--- Data extract Enclosed Below ---

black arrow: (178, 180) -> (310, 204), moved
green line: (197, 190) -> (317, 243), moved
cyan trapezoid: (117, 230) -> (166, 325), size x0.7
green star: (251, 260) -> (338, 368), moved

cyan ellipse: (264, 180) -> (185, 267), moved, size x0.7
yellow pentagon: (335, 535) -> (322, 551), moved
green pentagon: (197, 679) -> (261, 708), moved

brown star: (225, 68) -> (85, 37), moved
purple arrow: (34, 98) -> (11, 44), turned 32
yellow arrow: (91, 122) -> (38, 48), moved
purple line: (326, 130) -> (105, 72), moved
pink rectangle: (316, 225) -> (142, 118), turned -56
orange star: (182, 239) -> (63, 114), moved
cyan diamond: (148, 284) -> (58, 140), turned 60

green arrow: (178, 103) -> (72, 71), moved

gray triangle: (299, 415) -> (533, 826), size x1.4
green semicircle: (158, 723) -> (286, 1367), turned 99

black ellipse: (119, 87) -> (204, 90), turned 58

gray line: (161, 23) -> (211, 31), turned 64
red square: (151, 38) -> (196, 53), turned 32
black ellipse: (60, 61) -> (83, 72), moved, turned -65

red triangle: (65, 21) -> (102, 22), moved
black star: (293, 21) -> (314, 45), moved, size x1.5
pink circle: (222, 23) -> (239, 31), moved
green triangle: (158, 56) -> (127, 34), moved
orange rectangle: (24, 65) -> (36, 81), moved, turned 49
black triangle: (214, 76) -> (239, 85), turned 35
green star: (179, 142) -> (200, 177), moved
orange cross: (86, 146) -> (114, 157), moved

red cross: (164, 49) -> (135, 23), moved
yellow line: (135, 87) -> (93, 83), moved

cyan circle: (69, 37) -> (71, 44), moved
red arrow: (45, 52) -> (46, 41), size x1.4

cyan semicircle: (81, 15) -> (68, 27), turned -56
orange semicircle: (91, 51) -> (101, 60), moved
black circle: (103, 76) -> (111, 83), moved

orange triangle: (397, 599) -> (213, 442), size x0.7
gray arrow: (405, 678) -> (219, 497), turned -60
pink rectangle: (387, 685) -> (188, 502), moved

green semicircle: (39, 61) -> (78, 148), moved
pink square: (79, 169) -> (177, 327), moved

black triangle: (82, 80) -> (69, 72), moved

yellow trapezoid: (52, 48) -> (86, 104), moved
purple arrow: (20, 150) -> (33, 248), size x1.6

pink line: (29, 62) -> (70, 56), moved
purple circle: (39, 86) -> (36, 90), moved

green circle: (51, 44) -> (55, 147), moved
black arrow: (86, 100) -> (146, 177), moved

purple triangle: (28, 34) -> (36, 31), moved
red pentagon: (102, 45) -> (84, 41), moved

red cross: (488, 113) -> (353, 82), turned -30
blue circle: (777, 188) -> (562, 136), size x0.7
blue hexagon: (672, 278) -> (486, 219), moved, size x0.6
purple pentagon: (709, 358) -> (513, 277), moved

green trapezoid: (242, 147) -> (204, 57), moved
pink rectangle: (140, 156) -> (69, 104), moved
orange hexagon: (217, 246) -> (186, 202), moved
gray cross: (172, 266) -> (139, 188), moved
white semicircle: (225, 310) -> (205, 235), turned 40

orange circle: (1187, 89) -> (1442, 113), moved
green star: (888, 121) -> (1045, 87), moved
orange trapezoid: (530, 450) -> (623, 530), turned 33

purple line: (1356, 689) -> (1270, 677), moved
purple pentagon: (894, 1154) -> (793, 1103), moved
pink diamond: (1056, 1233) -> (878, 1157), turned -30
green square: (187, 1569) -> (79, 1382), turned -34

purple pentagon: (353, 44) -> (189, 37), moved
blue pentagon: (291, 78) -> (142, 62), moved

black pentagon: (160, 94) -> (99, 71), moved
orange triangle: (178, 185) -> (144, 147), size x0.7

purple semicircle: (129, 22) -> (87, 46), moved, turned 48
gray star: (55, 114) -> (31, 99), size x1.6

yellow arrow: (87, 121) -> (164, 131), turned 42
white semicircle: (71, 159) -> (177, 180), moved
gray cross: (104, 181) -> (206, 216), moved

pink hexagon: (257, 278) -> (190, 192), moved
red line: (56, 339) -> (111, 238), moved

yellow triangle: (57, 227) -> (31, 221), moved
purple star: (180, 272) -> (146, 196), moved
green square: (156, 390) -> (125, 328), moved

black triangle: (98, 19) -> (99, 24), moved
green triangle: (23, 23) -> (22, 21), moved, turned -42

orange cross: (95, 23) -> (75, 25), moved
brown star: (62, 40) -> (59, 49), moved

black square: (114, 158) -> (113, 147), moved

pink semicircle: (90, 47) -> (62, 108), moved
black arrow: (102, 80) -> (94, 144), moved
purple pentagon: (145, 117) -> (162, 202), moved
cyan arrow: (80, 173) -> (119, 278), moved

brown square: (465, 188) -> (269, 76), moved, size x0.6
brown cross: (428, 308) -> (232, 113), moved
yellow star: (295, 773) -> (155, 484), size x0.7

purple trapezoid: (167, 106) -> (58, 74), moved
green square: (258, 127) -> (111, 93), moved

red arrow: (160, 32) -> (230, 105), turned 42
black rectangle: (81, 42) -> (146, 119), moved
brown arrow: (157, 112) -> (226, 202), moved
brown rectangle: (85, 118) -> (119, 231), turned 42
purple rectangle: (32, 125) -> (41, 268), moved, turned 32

--- End of Enclosed Data extract ---

◆ What you are asked to do
Could you restate word for word the lines above, from the one that contains "red cross: (488, 113)" through the one that contains "orange hexagon: (217, 246)", and no others?

◆ Response for this exercise
red cross: (488, 113) -> (353, 82), turned -30
blue circle: (777, 188) -> (562, 136), size x0.7
blue hexagon: (672, 278) -> (486, 219), moved, size x0.6
purple pentagon: (709, 358) -> (513, 277), moved

green trapezoid: (242, 147) -> (204, 57), moved
pink rectangle: (140, 156) -> (69, 104), moved
orange hexagon: (217, 246) -> (186, 202), moved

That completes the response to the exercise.